== Data to examine ==

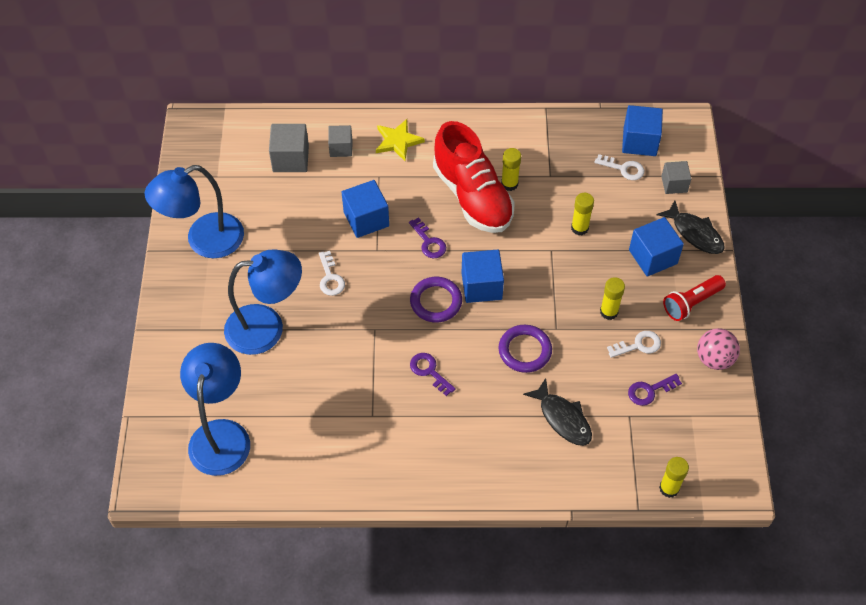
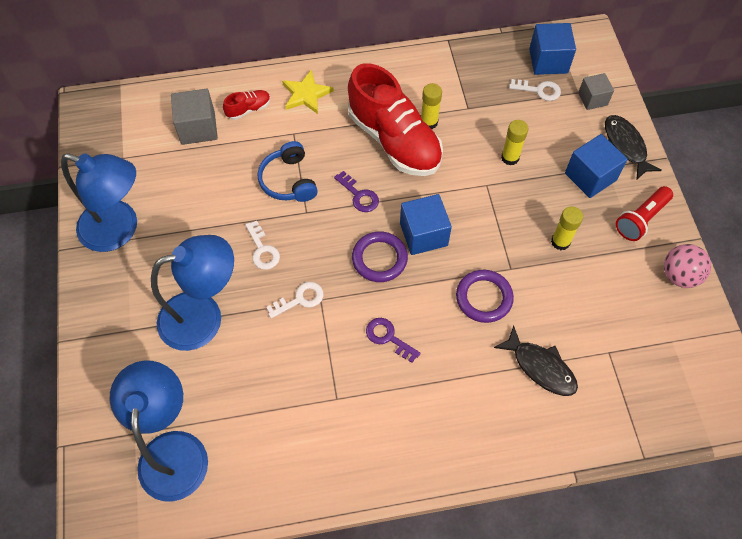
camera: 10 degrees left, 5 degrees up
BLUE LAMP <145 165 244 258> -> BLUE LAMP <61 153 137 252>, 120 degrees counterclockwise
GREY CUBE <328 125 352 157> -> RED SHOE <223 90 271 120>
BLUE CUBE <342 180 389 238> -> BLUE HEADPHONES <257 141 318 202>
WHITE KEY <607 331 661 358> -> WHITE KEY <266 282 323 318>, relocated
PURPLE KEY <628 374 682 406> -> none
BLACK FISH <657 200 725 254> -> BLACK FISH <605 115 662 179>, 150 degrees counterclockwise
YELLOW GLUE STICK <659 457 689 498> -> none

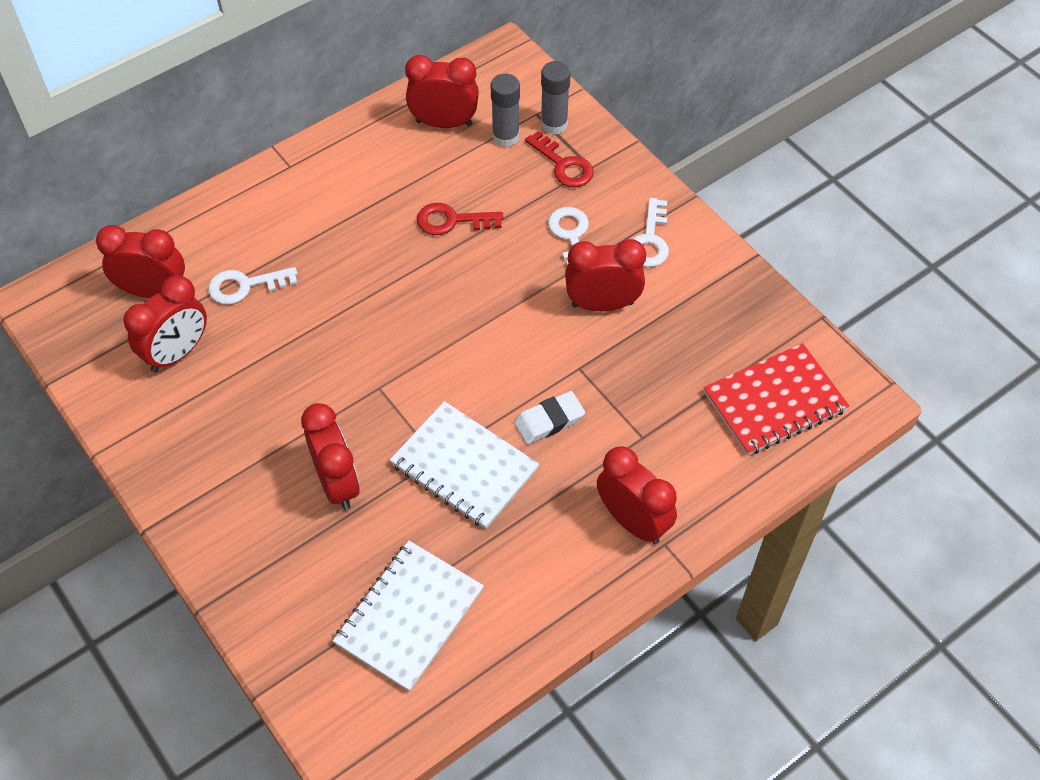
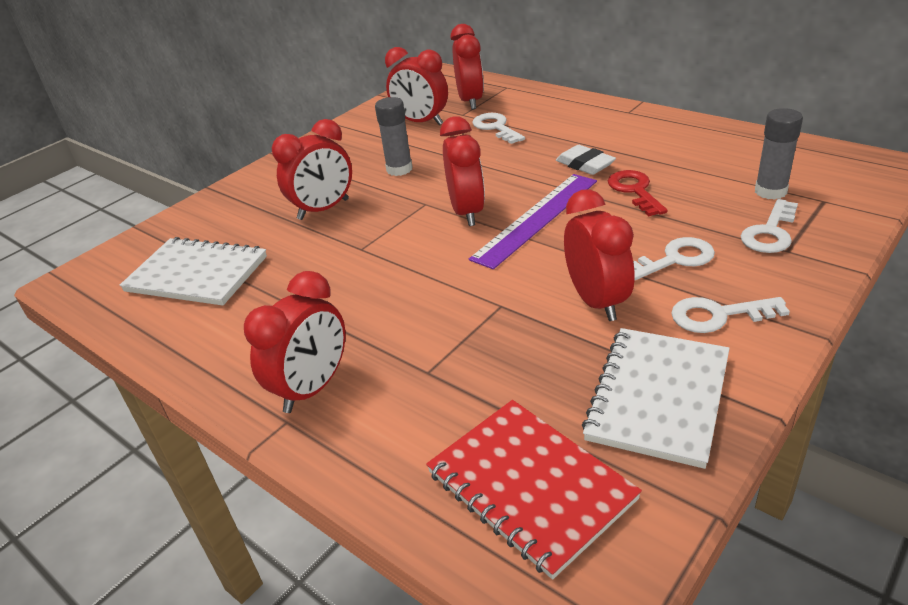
camera: 80 degrees right, 20 degrees down
WHITE NOTEBOOK <390 401 539 529> -> WHITE NOTEBOOK <582 328 730 469>, relocated
RED CLOCK <405 55 479 128> -> RED CLOCK <440 116 485 226>, relocated
WHITE ERASER <514 391 585 444> -> WHITE ERASER <556 145 616 175>, relocated
RED KEY <525 131 594 187> -> WHITE KEY <741 199 798 253>
GREY GLUE STICK <541 61 571 135> -> GREY GLUE STICK <375 97 413 176>, relocated
none -> PURPLE RULER <469 174 597 269>

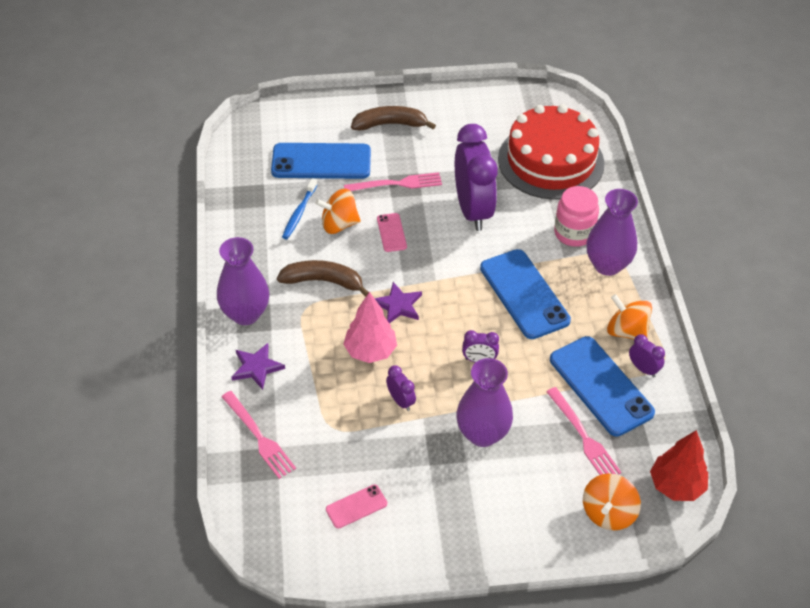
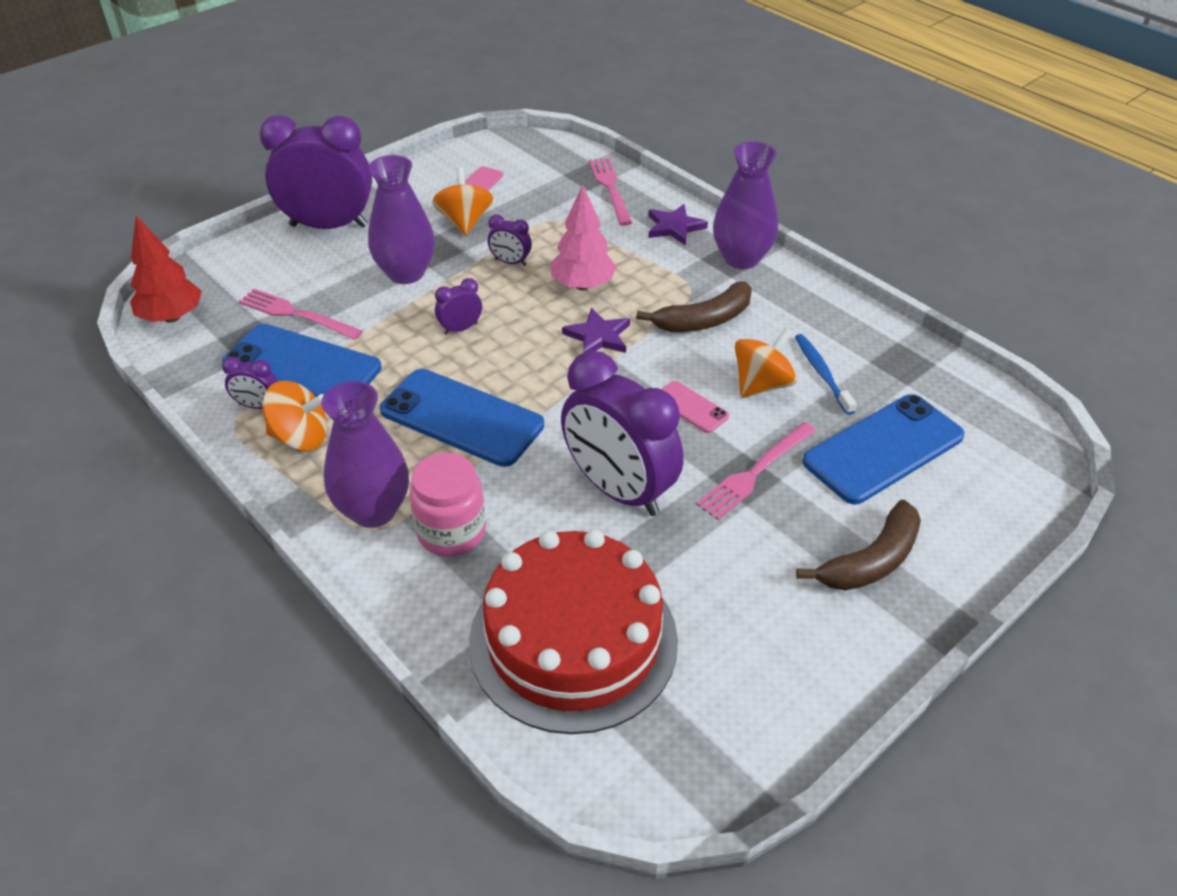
camera: 145 degrees right, 5 degrees down
PINK FORK <221 391 296 479> -> PINK FORK <589 158 632 226>, 60 degrees clockwise
ORANGE SPINNING TOP <583 473 641 530> -> ORANGE SPINNING TOP <432 167 493 235>, relocated
none -> PURPLE CLOCK <260 115 372 229>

===

§ **Assigned task**: Would you restate the listing word for word and leave every picture out?

§ **Solution for this problem**:
camera: 10 degrees left, 5 degrees up
BLUE LAMP <145 165 244 258> -> BLUE LAMP <61 153 137 252>, 120 degrees counterclockwise
GREY CUBE <328 125 352 157> -> RED SHOE <223 90 271 120>
BLUE CUBE <342 180 389 238> -> BLUE HEADPHONES <257 141 318 202>
WHITE KEY <607 331 661 358> -> WHITE KEY <266 282 323 318>, relocated
PURPLE KEY <628 374 682 406> -> none
BLACK FISH <657 200 725 254> -> BLACK FISH <605 115 662 179>, 150 degrees counterclockwise
YELLOW GLUE STICK <659 457 689 498> -> none

camera: 80 degrees right, 20 degrees down
WHITE NOTEBOOK <390 401 539 529> -> WHITE NOTEBOOK <582 328 730 469>, relocated
RED CLOCK <405 55 479 128> -> RED CLOCK <440 116 485 226>, relocated
WHITE ERASER <514 391 585 444> -> WHITE ERASER <556 145 616 175>, relocated
RED KEY <525 131 594 187> -> WHITE KEY <741 199 798 253>
GREY GLUE STICK <541 61 571 135> -> GREY GLUE STICK <375 97 413 176>, relocated
none -> PURPLE RULER <469 174 597 269>

camera: 145 degrees right, 5 degrees down
PINK FORK <221 391 296 479> -> PINK FORK <589 158 632 226>, 60 degrees clockwise
ORANGE SPINNING TOP <583 473 641 530> -> ORANGE SPINNING TOP <432 167 493 235>, relocated
none -> PURPLE CLOCK <260 115 372 229>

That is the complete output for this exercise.